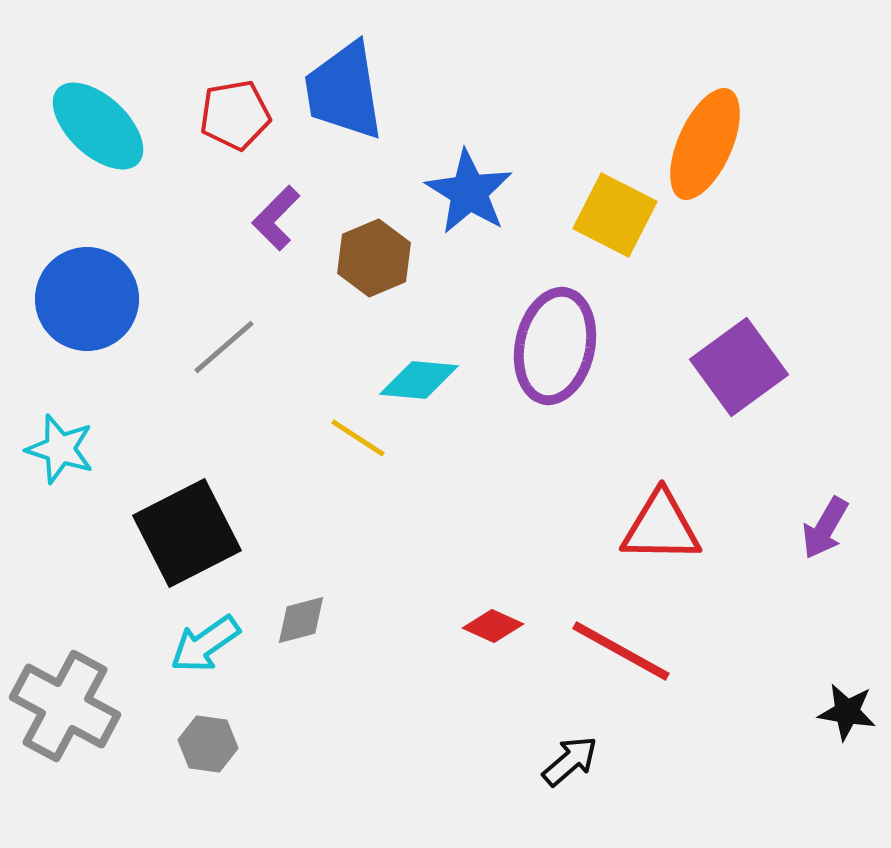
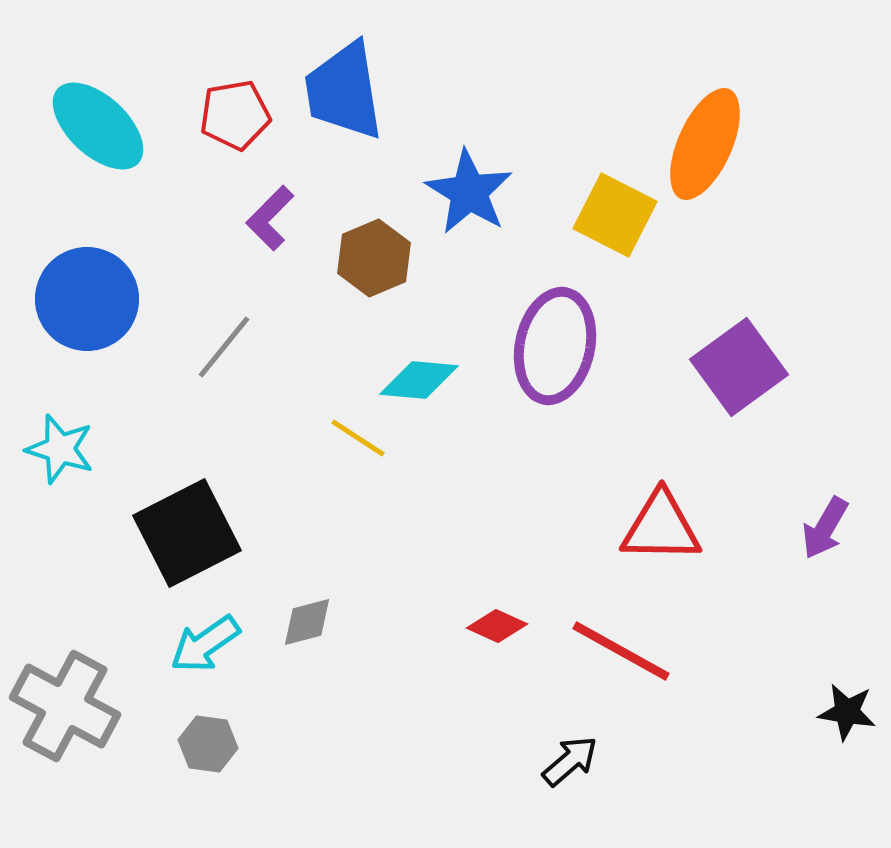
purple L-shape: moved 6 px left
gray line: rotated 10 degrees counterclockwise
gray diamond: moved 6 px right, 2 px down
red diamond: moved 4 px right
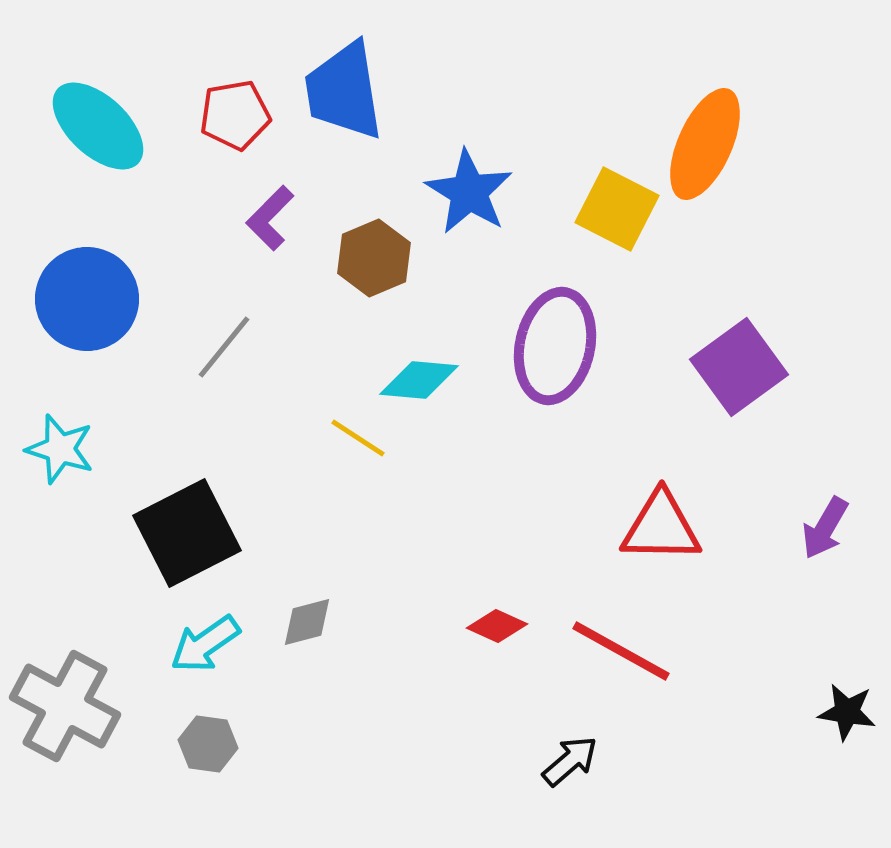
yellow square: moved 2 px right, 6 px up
━━━
▸ **What this task involves**
Reproduce verbatim every line of the items above, omitting the pictures.

▸ **Task output**
purple L-shape: moved 6 px left
gray line: rotated 10 degrees counterclockwise
gray diamond: moved 6 px right, 2 px down
red diamond: moved 4 px right
yellow square: moved 2 px right, 6 px up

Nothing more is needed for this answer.